#### Given instruction
Copy out each line of the material below that holds the string "across".
=-=-=
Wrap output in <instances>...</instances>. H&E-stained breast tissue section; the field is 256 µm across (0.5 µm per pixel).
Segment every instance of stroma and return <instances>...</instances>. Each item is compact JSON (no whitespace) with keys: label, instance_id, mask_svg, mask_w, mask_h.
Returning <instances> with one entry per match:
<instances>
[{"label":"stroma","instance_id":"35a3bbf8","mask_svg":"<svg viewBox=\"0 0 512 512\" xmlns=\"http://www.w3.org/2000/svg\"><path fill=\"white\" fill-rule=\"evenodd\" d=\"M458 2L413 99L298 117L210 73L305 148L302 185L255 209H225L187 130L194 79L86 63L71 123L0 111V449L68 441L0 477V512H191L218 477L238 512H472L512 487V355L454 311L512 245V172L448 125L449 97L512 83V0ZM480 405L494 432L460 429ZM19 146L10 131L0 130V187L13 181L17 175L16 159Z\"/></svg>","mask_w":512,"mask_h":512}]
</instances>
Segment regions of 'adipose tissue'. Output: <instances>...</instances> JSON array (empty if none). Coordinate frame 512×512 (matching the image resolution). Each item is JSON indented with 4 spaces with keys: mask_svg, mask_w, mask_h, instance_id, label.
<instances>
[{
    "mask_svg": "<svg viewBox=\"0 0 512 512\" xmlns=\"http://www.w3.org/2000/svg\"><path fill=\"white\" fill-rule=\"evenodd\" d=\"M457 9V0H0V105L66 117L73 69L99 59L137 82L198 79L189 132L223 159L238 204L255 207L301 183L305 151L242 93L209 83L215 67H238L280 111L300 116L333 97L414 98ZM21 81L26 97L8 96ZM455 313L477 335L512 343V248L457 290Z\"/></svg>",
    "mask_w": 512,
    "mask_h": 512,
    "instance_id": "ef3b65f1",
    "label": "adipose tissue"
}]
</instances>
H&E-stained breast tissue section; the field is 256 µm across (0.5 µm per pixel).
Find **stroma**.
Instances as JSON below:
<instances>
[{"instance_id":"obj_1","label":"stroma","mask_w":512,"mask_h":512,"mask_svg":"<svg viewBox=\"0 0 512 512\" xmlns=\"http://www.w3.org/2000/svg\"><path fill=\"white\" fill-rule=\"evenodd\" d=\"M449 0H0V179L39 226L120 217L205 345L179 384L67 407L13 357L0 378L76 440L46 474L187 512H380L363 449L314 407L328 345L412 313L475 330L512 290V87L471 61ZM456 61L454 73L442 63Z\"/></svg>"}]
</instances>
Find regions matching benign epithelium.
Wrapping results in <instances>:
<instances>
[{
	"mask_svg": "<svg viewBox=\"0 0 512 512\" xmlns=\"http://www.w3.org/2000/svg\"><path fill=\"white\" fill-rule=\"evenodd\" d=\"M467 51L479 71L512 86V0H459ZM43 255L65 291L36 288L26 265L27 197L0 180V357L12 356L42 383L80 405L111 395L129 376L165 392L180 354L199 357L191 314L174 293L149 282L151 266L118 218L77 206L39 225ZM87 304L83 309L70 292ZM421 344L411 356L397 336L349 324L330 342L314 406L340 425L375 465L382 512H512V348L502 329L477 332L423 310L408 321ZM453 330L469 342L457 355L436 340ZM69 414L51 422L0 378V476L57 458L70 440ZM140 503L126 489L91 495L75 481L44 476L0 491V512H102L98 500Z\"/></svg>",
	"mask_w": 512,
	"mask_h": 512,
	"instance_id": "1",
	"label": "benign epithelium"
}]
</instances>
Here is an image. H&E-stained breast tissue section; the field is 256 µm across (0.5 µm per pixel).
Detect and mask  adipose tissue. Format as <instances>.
=-=-=
#### Expected answer
Wrap output in <instances>...</instances>. H&E-stained breast tissue section; the field is 256 µm across (0.5 µm per pixel).
H&E-stained breast tissue section; the field is 256 µm across (0.5 µm per pixel).
Here is an image. H&E-stained breast tissue section; the field is 256 µm across (0.5 µm per pixel).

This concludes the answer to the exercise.